Task instructions: Without the pictures, output all of the data exactly.
(Recorded data Opens)
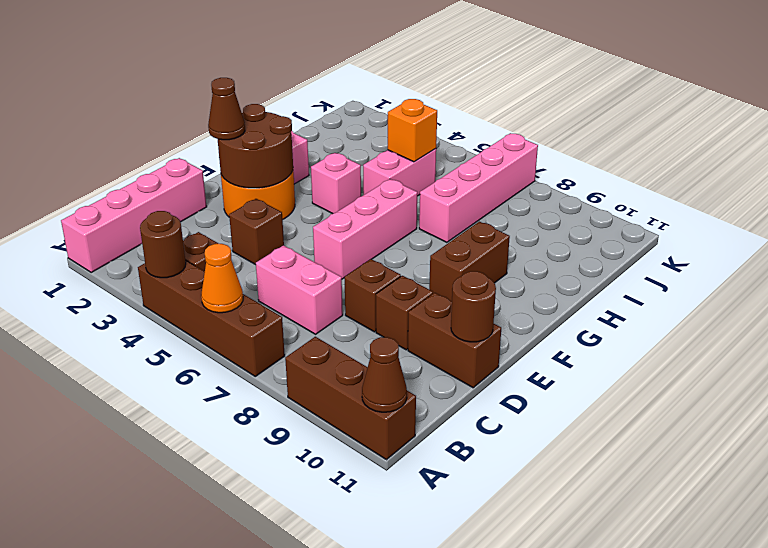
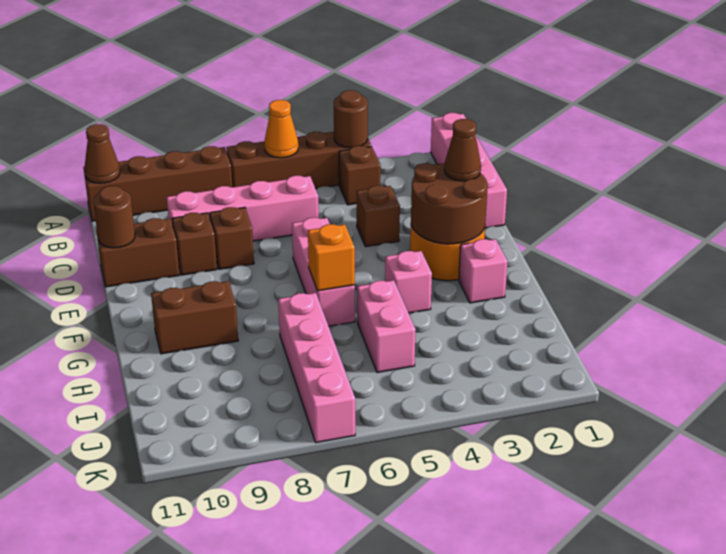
brown brick A9:A11 level 1 -> brown brick A8:A11 level 1
pink brick C6:C7 level 1 -> pink brick C6:C9 level 1
brown brick F9:G9 level 1 -> brown brick G9:G10 level 1
orange brick I5 level 2 -> orange brick G6 level 2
(Recorded data Closes)
Answer for the task:
brown brick A9:A11 level 1 -> brown brick A8:A11 level 1
pink brick C6:C7 level 1 -> pink brick C6:C9 level 1
brown brick F9:G9 level 1 -> brown brick G9:G10 level 1
orange brick I5 level 2 -> orange brick G6 level 2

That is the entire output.